Start of Block

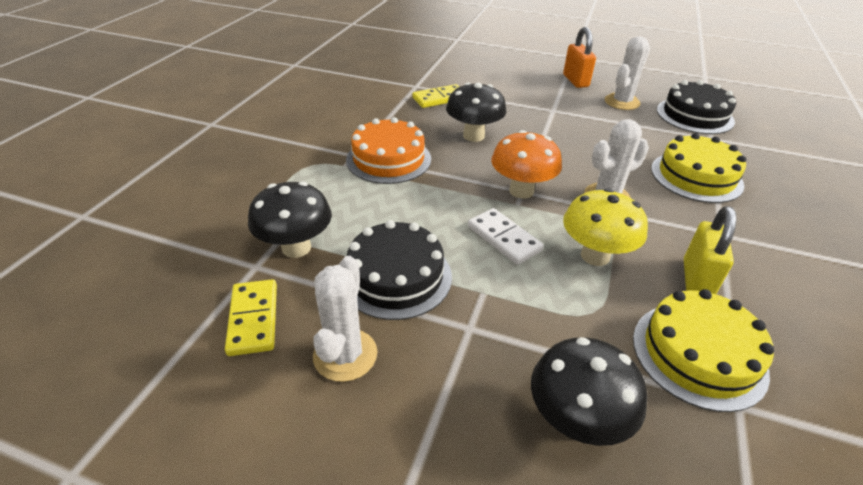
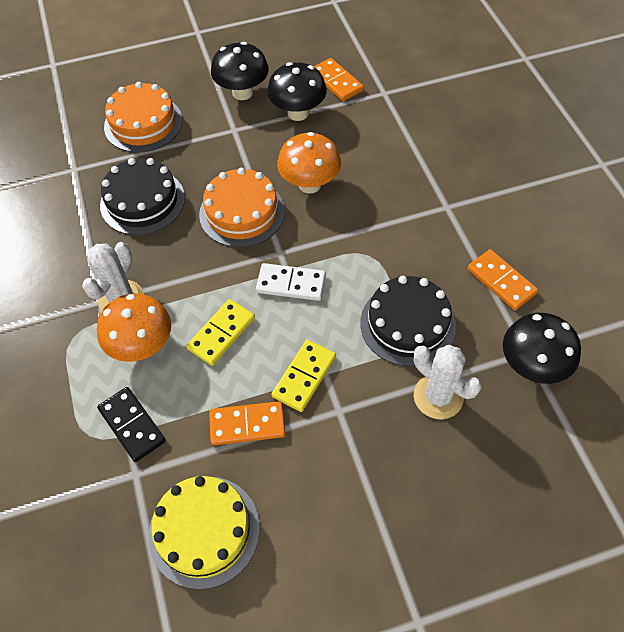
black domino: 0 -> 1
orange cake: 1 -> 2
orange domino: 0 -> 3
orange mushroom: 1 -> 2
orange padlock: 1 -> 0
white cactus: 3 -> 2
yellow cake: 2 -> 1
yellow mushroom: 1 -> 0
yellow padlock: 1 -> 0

End of Block
Start of Block

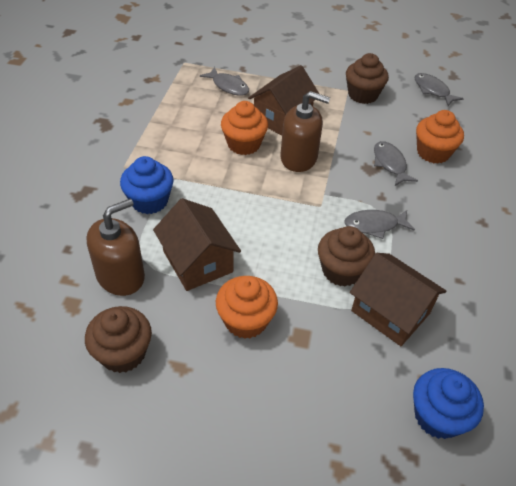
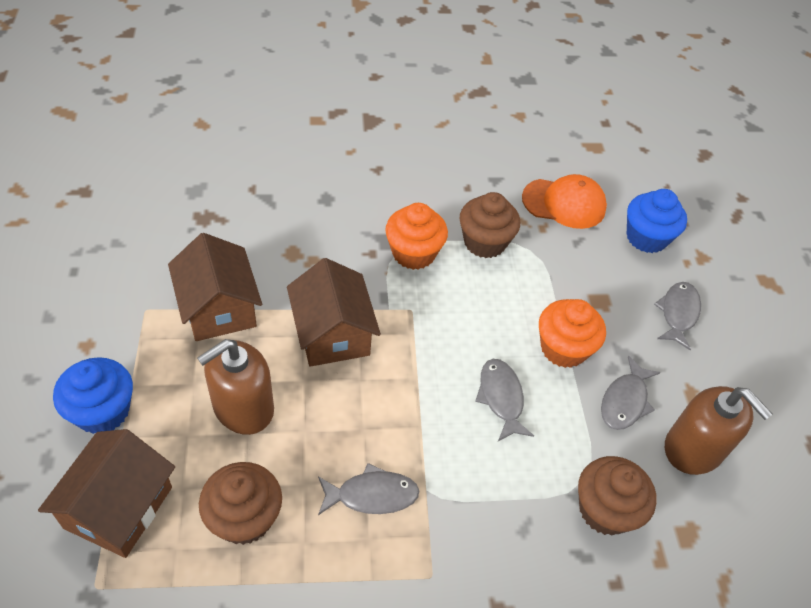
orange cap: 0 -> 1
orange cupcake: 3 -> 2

End of Block

> Task details
All lines above from the line with "black domino: 0 -> 1" through the line with "yellow padlock: 1 -> 0", both included, are to be set down exactly, with nothing else.

> Answer below
black domino: 0 -> 1
orange cake: 1 -> 2
orange domino: 0 -> 3
orange mushroom: 1 -> 2
orange padlock: 1 -> 0
white cactus: 3 -> 2
yellow cake: 2 -> 1
yellow mushroom: 1 -> 0
yellow padlock: 1 -> 0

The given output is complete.